Directions for this task: The entries below contain a line with "pink domino: 9 -> 8" and a line with "turquoise ring: 9 -> 10". Quote exactly those two lines and all lines between them.

The data:

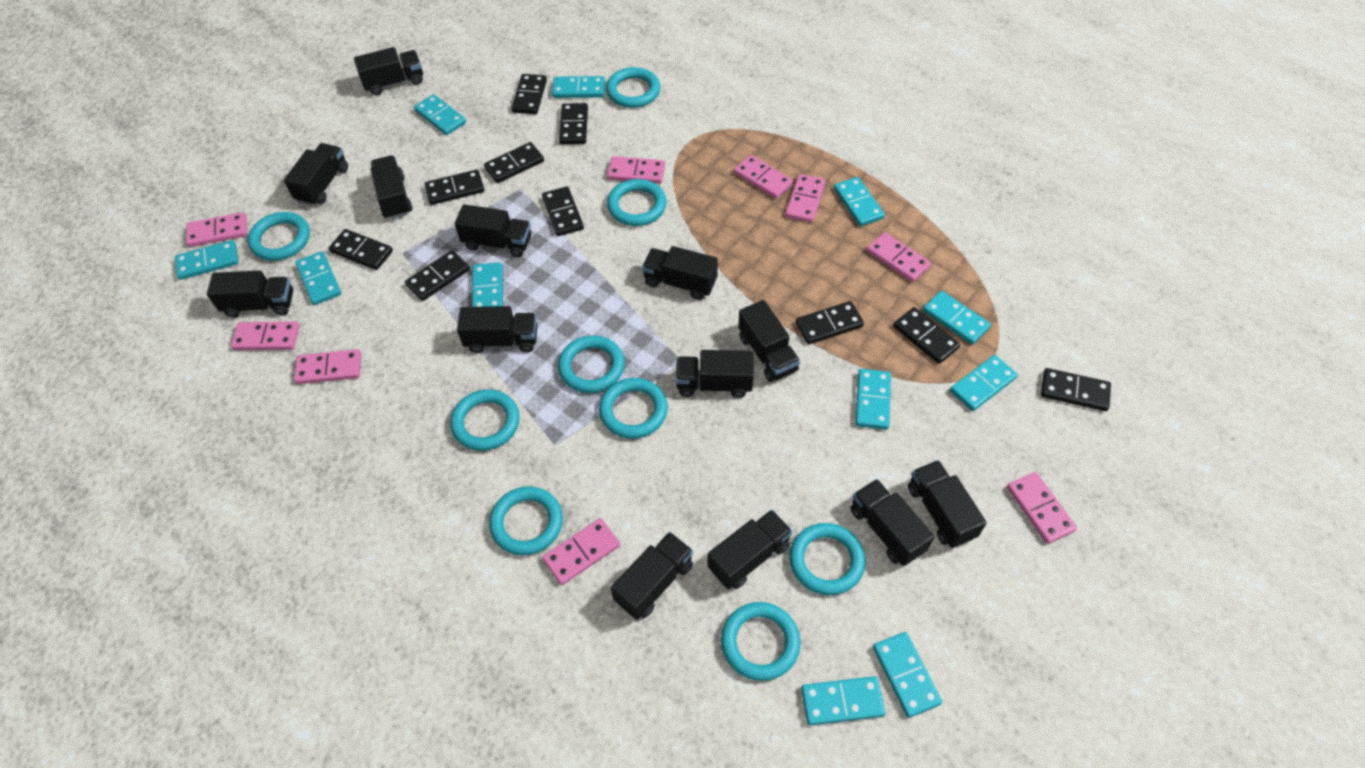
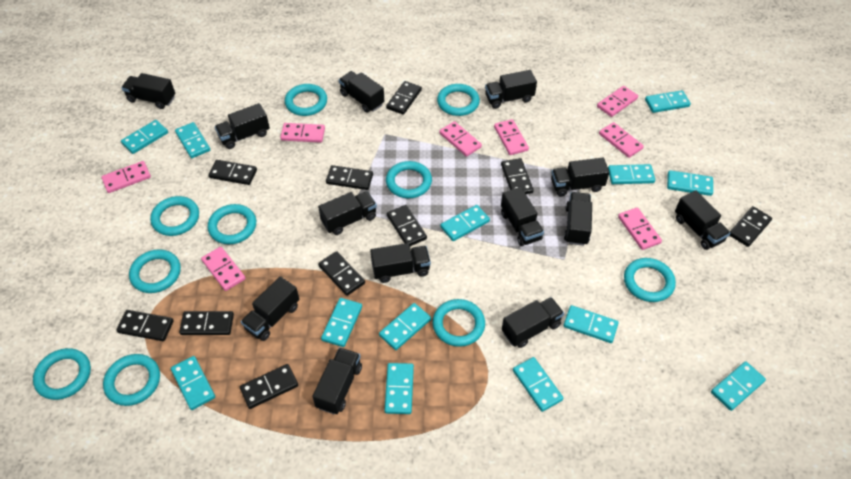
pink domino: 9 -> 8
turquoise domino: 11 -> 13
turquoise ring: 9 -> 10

==

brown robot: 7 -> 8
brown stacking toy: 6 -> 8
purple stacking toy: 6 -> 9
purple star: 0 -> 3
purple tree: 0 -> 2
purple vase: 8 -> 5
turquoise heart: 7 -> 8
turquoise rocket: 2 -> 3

Answer for this exercise:
pink domino: 9 -> 8
turquoise domino: 11 -> 13
turquoise ring: 9 -> 10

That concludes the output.